PROBLEM DESCRIPTION: In the records that follow, find each line with "rolling" and pull it out.

EXTRACTED RECORDS:
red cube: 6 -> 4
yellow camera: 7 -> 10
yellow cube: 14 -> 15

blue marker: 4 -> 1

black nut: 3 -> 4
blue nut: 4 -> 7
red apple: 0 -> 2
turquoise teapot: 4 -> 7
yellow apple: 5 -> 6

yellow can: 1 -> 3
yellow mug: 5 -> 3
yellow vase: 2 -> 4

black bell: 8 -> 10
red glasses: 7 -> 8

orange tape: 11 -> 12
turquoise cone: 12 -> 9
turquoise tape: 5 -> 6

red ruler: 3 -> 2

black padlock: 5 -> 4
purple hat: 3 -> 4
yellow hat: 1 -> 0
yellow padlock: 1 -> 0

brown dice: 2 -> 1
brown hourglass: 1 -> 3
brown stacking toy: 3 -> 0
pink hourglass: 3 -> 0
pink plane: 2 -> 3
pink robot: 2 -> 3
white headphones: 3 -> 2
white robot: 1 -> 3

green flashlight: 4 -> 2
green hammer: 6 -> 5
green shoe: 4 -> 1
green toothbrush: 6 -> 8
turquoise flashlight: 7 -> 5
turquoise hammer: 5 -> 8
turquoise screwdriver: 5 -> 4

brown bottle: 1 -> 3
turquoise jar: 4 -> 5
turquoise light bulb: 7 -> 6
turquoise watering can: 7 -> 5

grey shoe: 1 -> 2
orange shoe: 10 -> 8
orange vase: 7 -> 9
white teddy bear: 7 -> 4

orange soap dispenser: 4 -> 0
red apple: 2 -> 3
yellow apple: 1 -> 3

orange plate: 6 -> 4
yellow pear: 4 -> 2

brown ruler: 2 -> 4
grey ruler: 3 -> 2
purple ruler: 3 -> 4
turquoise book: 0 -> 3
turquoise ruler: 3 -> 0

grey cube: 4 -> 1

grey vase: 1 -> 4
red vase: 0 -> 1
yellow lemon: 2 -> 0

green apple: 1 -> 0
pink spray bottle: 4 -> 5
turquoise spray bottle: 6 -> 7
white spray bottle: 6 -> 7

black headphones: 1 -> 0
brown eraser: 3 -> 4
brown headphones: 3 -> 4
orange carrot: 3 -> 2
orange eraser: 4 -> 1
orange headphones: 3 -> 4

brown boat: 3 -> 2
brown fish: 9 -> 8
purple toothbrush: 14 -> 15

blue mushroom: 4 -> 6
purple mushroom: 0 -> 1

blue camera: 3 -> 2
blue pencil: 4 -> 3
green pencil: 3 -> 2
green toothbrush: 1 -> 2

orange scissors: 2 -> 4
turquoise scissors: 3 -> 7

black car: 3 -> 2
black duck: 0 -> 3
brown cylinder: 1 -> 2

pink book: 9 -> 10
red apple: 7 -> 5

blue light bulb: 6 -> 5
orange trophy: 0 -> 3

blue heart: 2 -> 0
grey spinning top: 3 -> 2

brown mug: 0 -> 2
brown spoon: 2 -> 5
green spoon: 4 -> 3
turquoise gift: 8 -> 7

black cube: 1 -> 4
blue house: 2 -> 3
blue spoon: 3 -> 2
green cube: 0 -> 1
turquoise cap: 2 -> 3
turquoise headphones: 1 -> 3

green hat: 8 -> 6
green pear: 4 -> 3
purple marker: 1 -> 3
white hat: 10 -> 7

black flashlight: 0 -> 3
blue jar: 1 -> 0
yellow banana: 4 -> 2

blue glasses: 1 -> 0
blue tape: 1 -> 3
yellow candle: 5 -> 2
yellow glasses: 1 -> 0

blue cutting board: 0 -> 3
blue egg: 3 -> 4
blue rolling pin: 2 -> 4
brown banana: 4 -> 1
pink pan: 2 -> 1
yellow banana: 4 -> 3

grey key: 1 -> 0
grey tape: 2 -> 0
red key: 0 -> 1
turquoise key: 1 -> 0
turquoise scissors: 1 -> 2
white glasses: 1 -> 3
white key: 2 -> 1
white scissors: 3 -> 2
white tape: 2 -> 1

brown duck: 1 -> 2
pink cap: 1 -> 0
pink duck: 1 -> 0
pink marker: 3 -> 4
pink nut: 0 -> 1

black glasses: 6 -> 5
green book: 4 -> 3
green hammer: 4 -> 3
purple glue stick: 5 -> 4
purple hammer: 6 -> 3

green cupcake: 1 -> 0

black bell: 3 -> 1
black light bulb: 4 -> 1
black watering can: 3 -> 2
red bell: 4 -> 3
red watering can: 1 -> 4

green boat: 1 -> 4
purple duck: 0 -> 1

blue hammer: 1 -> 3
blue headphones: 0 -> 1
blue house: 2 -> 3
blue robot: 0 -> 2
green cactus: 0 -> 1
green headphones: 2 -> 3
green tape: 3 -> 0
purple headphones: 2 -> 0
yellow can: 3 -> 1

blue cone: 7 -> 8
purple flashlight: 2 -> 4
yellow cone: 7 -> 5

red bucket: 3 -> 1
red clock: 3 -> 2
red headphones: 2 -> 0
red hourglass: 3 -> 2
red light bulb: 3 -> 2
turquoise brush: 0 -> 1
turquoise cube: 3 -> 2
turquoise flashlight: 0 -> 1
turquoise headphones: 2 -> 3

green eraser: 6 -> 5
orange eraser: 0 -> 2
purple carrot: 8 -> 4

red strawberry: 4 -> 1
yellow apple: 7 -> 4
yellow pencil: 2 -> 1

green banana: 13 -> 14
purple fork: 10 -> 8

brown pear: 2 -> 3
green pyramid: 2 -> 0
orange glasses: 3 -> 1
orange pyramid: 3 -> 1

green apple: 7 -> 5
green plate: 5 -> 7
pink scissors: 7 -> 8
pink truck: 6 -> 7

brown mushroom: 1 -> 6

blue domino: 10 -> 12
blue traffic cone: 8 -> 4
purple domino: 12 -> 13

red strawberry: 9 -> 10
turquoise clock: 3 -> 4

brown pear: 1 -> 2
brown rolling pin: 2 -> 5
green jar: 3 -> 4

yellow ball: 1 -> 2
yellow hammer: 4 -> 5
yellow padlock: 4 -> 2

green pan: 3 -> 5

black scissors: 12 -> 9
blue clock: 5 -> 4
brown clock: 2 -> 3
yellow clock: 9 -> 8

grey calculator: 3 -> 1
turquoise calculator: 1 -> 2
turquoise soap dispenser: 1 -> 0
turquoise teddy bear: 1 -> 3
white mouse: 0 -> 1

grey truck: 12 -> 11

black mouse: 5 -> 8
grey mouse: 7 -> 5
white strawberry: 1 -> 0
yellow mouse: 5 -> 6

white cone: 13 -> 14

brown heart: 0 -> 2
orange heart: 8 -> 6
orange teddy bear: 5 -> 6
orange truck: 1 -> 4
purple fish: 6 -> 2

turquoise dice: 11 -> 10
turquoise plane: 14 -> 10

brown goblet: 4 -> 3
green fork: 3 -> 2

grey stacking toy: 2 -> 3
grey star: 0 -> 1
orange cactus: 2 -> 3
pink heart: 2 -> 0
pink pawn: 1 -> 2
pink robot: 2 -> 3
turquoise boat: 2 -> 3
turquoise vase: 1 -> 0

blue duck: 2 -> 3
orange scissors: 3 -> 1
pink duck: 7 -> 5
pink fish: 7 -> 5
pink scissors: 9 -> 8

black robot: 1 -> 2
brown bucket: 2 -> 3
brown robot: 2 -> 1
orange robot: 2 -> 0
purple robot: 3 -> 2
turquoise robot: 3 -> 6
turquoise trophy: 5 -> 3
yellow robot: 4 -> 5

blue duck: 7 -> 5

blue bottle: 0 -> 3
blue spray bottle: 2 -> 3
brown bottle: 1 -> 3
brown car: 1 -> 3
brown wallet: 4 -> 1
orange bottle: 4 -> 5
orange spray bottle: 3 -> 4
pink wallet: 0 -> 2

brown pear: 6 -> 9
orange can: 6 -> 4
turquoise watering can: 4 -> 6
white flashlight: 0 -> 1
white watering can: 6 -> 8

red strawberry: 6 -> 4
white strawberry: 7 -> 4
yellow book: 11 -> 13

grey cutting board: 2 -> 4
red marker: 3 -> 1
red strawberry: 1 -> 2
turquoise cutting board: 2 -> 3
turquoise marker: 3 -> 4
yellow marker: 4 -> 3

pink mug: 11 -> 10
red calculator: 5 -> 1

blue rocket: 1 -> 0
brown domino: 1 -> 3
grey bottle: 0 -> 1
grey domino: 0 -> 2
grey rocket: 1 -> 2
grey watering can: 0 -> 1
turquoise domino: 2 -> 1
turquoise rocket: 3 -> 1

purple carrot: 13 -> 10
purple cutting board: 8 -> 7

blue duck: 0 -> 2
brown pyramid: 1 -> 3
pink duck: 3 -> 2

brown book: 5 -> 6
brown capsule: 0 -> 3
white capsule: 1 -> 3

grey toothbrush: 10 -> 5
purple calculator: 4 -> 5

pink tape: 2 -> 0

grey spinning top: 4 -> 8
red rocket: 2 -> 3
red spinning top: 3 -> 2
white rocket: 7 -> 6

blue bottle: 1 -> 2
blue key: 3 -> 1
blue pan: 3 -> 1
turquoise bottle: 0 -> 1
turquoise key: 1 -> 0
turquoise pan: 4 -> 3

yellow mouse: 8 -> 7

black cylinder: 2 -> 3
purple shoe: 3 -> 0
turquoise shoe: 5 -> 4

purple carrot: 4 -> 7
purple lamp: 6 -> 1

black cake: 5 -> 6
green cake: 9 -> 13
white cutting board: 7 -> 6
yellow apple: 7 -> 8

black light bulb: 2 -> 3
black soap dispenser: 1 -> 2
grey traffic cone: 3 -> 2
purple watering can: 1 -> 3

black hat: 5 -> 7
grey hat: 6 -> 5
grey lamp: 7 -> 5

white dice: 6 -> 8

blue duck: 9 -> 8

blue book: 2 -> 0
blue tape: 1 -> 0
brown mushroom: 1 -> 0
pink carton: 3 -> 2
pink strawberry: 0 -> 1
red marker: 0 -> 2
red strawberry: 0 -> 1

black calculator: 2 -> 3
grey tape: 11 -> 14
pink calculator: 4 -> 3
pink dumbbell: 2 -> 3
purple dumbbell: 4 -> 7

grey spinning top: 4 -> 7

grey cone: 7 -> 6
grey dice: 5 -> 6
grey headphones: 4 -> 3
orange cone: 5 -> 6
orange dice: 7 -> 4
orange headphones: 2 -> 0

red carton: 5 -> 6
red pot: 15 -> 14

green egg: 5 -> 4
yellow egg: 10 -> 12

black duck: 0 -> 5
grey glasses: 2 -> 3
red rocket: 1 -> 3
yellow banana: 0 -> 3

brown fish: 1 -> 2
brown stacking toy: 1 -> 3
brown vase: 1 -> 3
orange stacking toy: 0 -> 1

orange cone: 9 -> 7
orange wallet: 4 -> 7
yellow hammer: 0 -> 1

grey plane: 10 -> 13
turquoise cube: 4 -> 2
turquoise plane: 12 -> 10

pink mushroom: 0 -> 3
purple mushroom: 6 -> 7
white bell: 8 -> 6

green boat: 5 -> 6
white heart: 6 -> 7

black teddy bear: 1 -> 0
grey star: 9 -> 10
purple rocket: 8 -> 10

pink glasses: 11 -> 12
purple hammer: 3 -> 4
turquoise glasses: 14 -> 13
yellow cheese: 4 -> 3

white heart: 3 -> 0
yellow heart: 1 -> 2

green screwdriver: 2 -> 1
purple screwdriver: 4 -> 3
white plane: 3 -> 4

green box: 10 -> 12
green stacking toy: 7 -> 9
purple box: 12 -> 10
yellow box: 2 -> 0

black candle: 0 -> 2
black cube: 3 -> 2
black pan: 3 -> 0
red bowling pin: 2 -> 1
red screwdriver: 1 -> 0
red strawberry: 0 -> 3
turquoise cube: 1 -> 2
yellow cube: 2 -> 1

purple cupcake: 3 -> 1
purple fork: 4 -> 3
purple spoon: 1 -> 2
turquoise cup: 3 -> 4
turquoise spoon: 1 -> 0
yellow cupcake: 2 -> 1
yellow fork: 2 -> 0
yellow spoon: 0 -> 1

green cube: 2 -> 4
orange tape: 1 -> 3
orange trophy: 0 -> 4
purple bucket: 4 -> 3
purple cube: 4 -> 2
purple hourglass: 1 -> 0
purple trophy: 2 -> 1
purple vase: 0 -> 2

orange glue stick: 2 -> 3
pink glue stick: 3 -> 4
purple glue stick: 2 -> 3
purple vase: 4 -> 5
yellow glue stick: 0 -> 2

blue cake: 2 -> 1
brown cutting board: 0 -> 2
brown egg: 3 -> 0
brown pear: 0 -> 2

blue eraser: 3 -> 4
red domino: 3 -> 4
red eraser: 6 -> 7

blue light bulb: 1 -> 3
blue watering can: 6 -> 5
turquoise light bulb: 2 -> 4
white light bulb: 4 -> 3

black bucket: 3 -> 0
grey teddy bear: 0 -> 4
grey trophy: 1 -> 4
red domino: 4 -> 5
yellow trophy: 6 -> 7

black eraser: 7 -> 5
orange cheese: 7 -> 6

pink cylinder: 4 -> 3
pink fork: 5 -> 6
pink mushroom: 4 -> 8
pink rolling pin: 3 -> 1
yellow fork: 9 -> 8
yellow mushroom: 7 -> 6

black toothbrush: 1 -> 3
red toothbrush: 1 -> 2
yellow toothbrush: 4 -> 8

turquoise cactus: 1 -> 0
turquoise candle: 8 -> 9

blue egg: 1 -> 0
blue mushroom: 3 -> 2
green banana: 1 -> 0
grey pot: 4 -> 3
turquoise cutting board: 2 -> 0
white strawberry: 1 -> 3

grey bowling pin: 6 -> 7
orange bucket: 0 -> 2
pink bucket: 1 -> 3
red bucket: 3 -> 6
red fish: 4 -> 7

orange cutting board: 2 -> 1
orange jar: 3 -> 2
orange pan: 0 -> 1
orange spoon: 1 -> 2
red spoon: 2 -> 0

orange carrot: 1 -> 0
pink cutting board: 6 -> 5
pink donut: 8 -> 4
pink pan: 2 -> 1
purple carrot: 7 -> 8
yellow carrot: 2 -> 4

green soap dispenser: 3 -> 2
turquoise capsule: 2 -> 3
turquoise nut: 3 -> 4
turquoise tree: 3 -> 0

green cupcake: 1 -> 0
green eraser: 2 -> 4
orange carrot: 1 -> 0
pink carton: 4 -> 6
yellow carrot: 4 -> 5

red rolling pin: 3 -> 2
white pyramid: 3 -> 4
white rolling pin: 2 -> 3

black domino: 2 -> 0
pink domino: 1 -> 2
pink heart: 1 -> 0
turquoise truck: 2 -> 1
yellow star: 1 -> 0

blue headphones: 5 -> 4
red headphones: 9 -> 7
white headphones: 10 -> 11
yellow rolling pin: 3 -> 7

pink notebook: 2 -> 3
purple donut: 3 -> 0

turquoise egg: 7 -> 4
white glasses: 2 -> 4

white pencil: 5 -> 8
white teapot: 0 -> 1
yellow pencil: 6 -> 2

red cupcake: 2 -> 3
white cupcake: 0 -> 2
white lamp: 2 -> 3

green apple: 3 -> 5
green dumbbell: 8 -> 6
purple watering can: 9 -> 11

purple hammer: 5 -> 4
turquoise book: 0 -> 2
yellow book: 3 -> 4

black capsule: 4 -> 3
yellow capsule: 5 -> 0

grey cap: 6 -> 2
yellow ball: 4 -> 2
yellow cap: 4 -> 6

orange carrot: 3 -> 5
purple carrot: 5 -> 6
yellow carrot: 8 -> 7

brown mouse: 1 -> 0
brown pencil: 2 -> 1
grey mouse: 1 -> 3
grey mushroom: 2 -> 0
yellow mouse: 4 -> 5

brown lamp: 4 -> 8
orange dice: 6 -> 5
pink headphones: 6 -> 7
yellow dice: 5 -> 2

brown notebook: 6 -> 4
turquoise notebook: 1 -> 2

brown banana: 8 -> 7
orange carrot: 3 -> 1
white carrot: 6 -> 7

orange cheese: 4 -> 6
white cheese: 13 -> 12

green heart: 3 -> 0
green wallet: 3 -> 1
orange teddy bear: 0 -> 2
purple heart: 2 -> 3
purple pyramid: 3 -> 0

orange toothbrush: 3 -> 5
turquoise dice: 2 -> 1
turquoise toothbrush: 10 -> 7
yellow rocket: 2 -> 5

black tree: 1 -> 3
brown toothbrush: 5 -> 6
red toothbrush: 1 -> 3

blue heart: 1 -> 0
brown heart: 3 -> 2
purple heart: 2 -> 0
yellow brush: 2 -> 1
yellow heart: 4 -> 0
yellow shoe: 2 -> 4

YOUR SOLUTION:
blue rolling pin: 2 -> 4
brown rolling pin: 2 -> 5
pink rolling pin: 3 -> 1
red rolling pin: 3 -> 2
white rolling pin: 2 -> 3
yellow rolling pin: 3 -> 7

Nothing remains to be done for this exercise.